**** Data shown ****

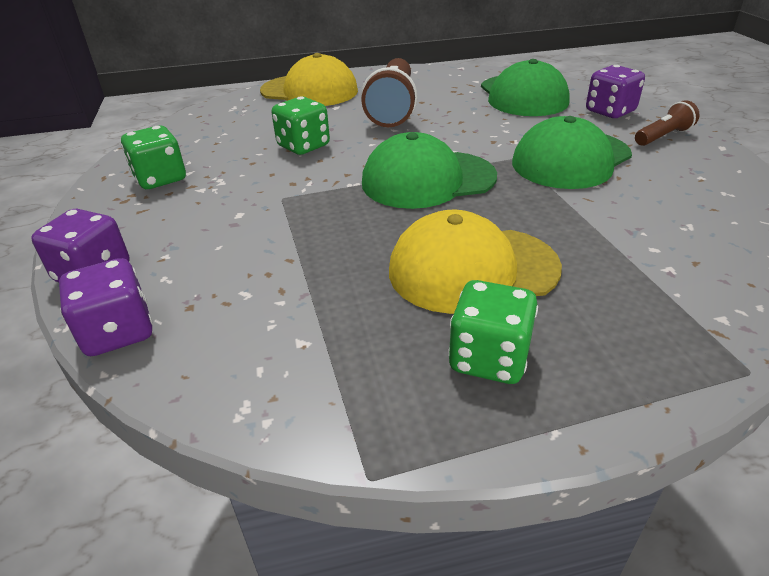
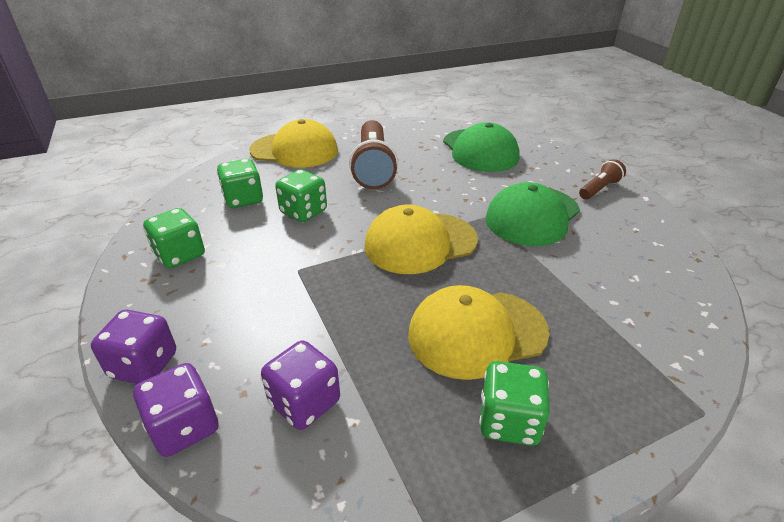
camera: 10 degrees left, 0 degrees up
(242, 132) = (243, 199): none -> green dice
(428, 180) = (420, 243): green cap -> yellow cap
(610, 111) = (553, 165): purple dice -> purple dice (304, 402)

****

= Problem requirements =
Within the data above, pick out all lines holding the word "dice".

= Reply =
(242, 132) = (243, 199): none -> green dice
(610, 111) = (553, 165): purple dice -> purple dice (304, 402)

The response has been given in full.